[Aerial feature coordinate data]
————————
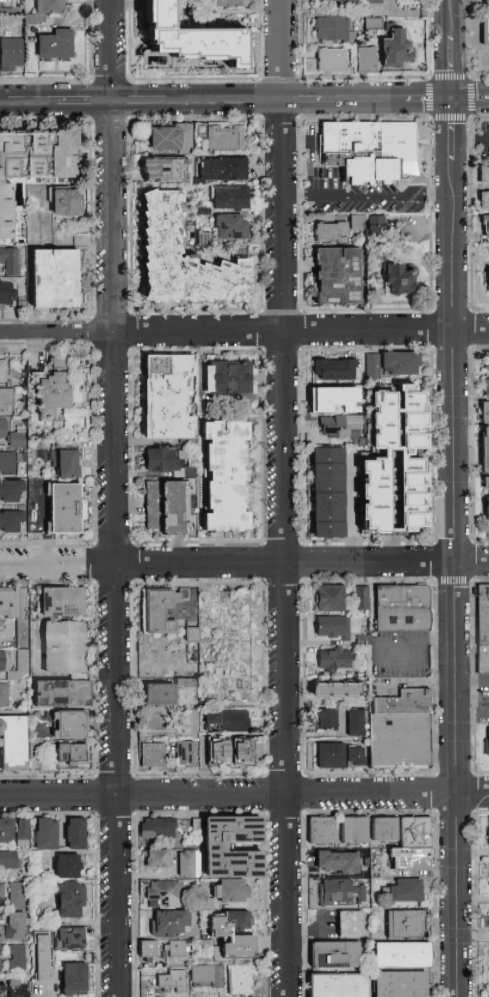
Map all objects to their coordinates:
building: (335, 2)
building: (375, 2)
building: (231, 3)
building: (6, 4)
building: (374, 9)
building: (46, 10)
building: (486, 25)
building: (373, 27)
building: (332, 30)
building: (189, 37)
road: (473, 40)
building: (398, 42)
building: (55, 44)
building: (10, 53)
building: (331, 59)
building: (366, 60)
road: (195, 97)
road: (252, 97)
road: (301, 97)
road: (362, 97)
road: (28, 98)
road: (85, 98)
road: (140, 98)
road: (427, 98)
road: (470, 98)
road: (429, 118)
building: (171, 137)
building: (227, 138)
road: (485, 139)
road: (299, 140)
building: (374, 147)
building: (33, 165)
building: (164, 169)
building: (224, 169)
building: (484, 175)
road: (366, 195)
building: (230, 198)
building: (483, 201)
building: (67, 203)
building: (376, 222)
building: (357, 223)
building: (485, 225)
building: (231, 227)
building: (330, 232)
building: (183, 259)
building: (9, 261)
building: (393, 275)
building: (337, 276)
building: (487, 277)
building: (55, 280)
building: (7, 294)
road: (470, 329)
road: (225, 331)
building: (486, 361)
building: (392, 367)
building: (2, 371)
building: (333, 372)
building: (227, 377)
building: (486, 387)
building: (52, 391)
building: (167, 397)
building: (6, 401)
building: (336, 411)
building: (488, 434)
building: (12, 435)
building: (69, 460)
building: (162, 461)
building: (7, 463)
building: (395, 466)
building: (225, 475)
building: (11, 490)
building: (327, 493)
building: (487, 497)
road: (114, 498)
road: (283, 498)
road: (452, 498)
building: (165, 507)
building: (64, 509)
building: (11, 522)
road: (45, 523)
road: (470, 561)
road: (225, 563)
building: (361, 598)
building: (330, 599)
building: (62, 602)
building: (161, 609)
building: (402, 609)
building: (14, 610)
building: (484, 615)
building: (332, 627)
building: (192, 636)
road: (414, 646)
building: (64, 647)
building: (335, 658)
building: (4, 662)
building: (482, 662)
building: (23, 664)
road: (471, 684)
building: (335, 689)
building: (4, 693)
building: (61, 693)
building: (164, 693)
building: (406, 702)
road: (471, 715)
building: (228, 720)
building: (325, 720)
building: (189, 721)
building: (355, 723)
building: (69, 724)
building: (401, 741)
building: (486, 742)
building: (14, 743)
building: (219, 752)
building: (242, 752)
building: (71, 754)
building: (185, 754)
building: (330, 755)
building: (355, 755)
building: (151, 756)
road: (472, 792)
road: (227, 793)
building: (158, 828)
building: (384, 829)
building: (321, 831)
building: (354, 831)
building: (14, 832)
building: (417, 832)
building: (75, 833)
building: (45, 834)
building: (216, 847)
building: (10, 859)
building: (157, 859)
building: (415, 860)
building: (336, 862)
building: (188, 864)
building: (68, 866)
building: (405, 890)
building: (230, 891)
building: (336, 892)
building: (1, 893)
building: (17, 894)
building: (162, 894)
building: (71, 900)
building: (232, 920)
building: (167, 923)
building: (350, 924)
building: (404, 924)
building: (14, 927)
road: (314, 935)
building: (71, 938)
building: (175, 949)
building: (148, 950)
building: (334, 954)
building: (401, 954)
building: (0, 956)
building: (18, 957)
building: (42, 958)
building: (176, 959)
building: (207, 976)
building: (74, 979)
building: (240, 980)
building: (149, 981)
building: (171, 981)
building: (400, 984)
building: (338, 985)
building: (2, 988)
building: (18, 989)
————————
-- DIRECTIVE --
Give back the entries above exactly as they stand. Leave the images out.

-- RESPONSE AREA --
Map all objects to their coordinates:
building: (335, 2)
building: (375, 2)
building: (231, 3)
building: (6, 4)
building: (374, 9)
building: (46, 10)
building: (486, 25)
building: (373, 27)
building: (332, 30)
building: (189, 37)
road: (473, 40)
building: (398, 42)
building: (55, 44)
building: (10, 53)
building: (331, 59)
building: (366, 60)
road: (195, 97)
road: (252, 97)
road: (301, 97)
road: (362, 97)
road: (28, 98)
road: (85, 98)
road: (140, 98)
road: (427, 98)
road: (470, 98)
road: (429, 118)
building: (171, 137)
building: (227, 138)
road: (485, 139)
road: (299, 140)
building: (374, 147)
building: (33, 165)
building: (164, 169)
building: (224, 169)
building: (484, 175)
road: (366, 195)
building: (230, 198)
building: (483, 201)
building: (67, 203)
building: (376, 222)
building: (357, 223)
building: (485, 225)
building: (231, 227)
building: (330, 232)
building: (183, 259)
building: (9, 261)
building: (393, 275)
building: (337, 276)
building: (487, 277)
building: (55, 280)
building: (7, 294)
road: (470, 329)
road: (225, 331)
building: (486, 361)
building: (392, 367)
building: (2, 371)
building: (333, 372)
building: (227, 377)
building: (486, 387)
building: (52, 391)
building: (167, 397)
building: (6, 401)
building: (336, 411)
building: (488, 434)
building: (12, 435)
building: (69, 460)
building: (162, 461)
building: (7, 463)
building: (395, 466)
building: (225, 475)
building: (11, 490)
building: (327, 493)
building: (487, 497)
road: (114, 498)
road: (283, 498)
road: (452, 498)
building: (165, 507)
building: (64, 509)
building: (11, 522)
road: (45, 523)
road: (470, 561)
road: (225, 563)
building: (361, 598)
building: (330, 599)
building: (62, 602)
building: (161, 609)
building: (402, 609)
building: (14, 610)
building: (484, 615)
building: (332, 627)
building: (192, 636)
road: (414, 646)
building: (64, 647)
building: (335, 658)
building: (4, 662)
building: (482, 662)
building: (23, 664)
road: (471, 684)
building: (335, 689)
building: (4, 693)
building: (61, 693)
building: (164, 693)
building: (406, 702)
road: (471, 715)
building: (228, 720)
building: (325, 720)
building: (189, 721)
building: (355, 723)
building: (69, 724)
building: (401, 741)
building: (486, 742)
building: (14, 743)
building: (219, 752)
building: (242, 752)
building: (71, 754)
building: (185, 754)
building: (330, 755)
building: (355, 755)
building: (151, 756)
road: (472, 792)
road: (227, 793)
building: (158, 828)
building: (384, 829)
building: (321, 831)
building: (354, 831)
building: (14, 832)
building: (417, 832)
building: (75, 833)
building: (45, 834)
building: (216, 847)
building: (10, 859)
building: (157, 859)
building: (415, 860)
building: (336, 862)
building: (188, 864)
building: (68, 866)
building: (405, 890)
building: (230, 891)
building: (336, 892)
building: (1, 893)
building: (17, 894)
building: (162, 894)
building: (71, 900)
building: (232, 920)
building: (167, 923)
building: (350, 924)
building: (404, 924)
building: (14, 927)
road: (314, 935)
building: (71, 938)
building: (175, 949)
building: (148, 950)
building: (334, 954)
building: (401, 954)
building: (0, 956)
building: (18, 957)
building: (42, 958)
building: (176, 959)
building: (207, 976)
building: (74, 979)
building: (240, 980)
building: (149, 981)
building: (171, 981)
building: (400, 984)
building: (338, 985)
building: (2, 988)
building: (18, 989)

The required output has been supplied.